:: TASK PROMPT ::
Could you reproduce, word for word, everything below from the line containing "camera: 25 degrees right, 0 degrees up" down to the line containing "(205, 282) = (184, 248): turquoise", with both of those lines included and no others?

:: EXERCISE MATERIAL ::

::::

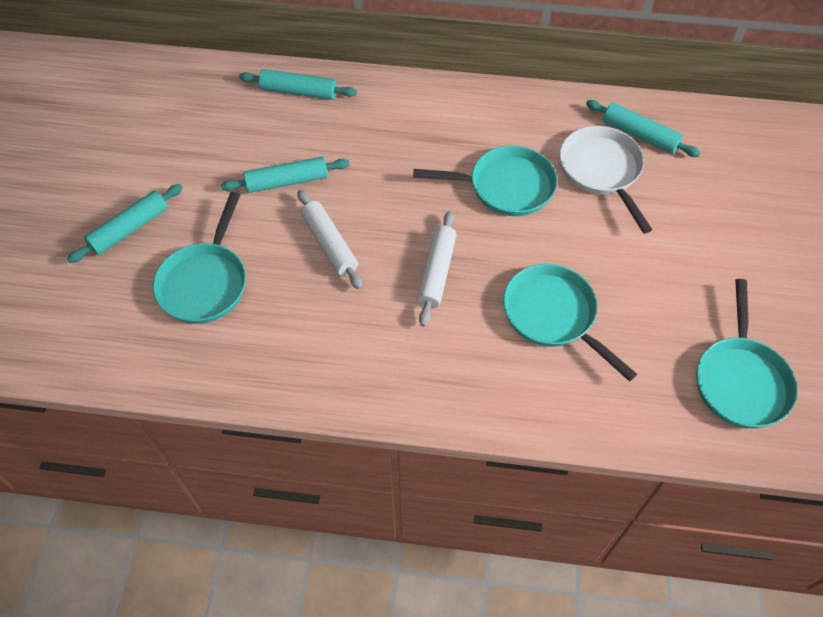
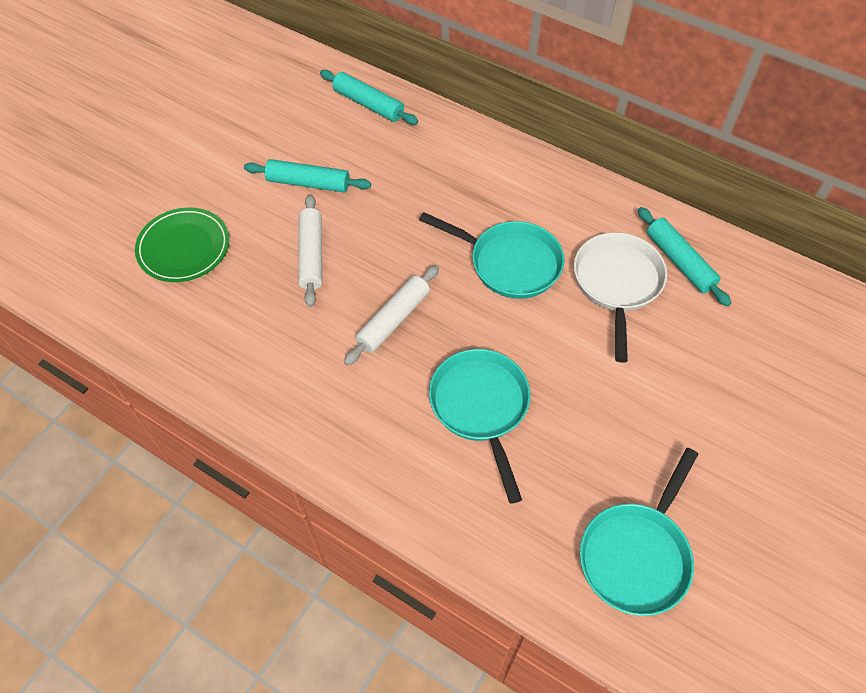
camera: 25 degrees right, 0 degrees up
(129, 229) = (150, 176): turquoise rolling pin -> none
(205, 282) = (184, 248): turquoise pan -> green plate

::::

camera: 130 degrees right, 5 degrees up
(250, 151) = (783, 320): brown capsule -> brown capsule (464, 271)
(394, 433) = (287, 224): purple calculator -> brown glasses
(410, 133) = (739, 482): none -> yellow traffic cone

::::

:: REPLY ::
camera: 25 degrees right, 0 degrees up
(129, 229) = (150, 176): turquoise rolling pin -> none
(205, 282) = (184, 248): turquoise pan -> green plate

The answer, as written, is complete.